- _Extracted information_
= = =

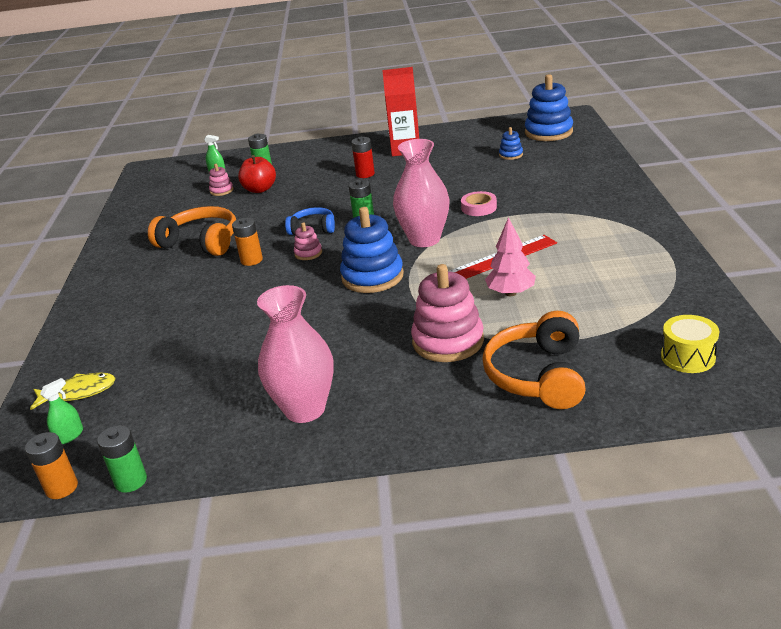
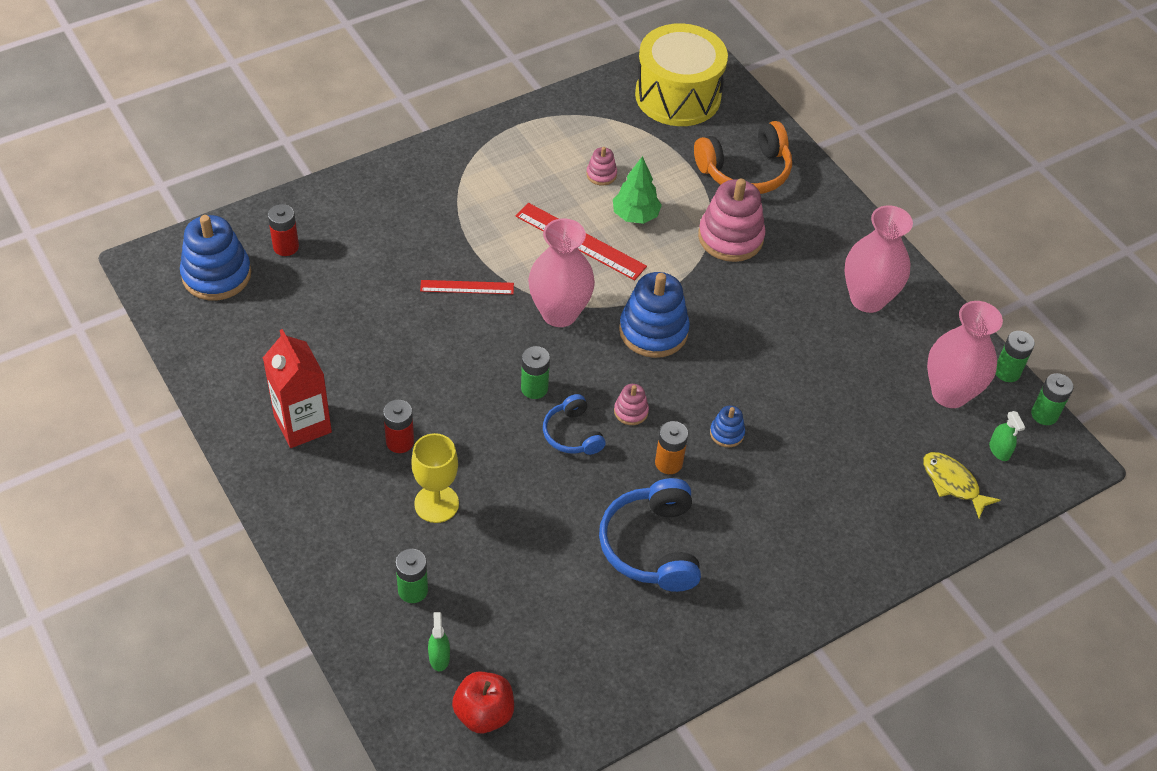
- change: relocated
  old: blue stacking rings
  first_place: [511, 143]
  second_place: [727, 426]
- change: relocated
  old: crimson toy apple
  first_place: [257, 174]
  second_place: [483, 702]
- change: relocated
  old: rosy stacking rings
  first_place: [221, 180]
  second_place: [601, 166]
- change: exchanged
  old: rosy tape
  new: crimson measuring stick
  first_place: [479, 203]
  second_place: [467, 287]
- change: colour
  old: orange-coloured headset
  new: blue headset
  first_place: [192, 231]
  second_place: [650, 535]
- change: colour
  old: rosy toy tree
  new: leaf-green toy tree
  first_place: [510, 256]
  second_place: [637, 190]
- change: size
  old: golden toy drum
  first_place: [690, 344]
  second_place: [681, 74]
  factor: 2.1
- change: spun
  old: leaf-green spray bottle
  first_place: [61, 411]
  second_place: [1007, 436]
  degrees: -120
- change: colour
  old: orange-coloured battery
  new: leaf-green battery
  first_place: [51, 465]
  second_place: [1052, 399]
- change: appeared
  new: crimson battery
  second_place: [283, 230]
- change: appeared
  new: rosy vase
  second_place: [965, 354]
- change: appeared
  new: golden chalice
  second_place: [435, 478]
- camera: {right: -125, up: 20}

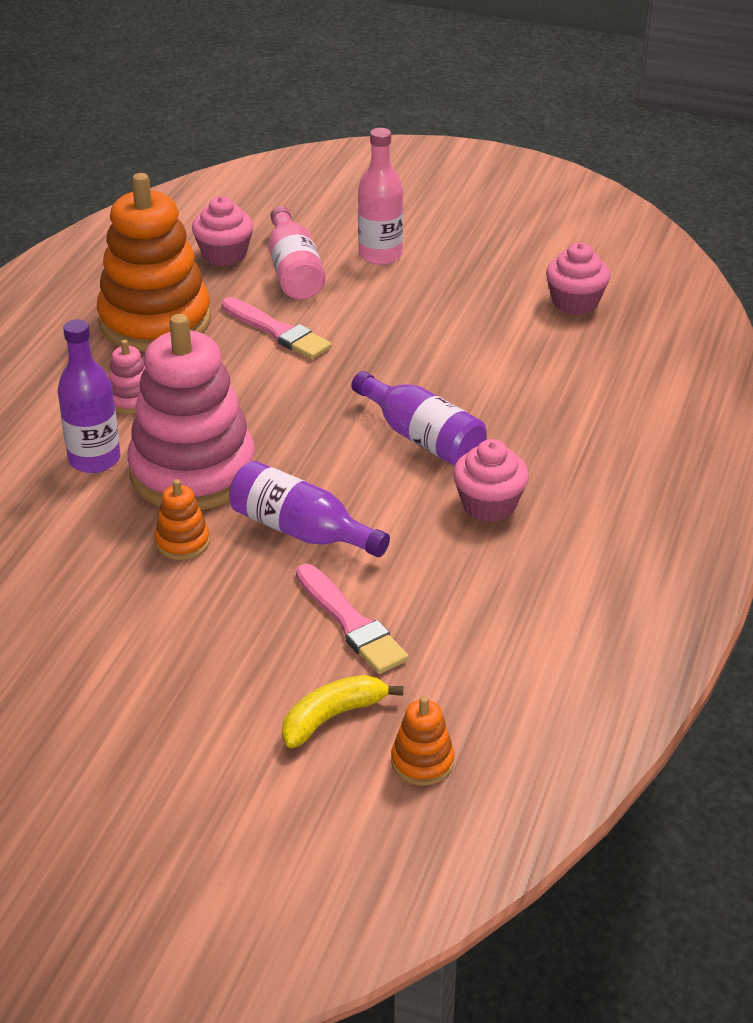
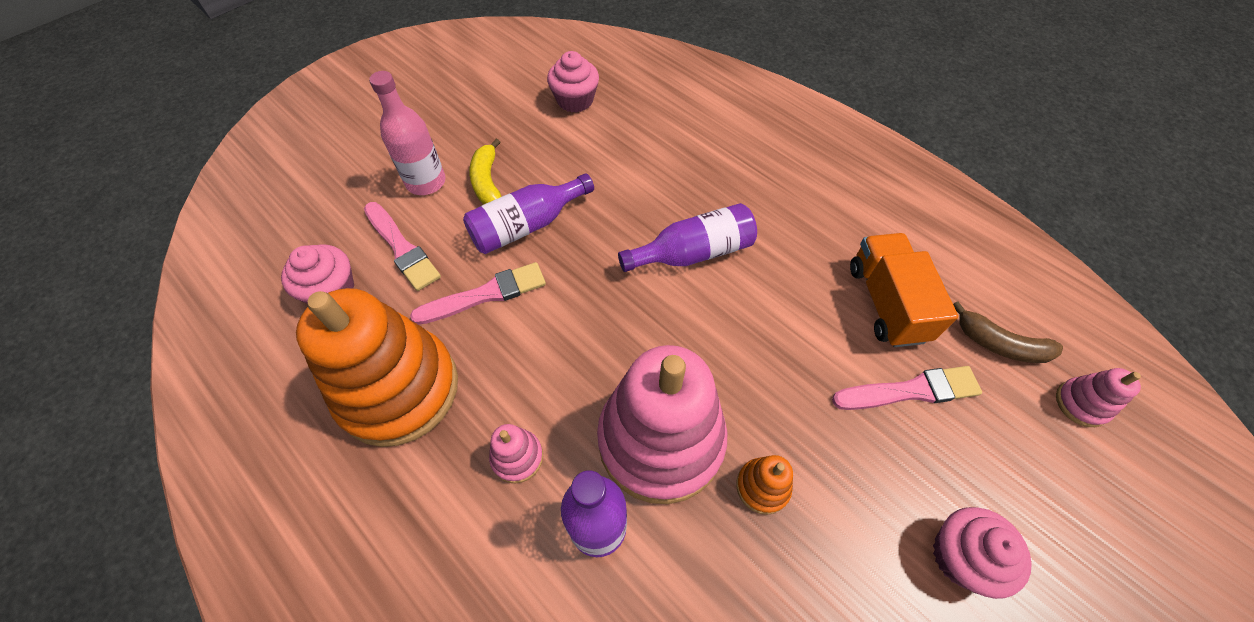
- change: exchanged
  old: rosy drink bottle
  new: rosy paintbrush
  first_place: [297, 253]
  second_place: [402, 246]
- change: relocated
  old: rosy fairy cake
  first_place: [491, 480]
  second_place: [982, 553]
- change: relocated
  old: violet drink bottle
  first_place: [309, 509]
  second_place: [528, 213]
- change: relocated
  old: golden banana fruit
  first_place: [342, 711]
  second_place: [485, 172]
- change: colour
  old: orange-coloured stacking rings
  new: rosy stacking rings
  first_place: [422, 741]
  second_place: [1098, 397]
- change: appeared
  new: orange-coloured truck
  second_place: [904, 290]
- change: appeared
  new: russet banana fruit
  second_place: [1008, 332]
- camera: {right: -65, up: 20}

= = =

- _Exercise goal_
For each line above that carries the word "leaf", copy it out.

- _Result_
  new: leaf-green toy tree
  old: leaf-green spray bottle
  new: leaf-green battery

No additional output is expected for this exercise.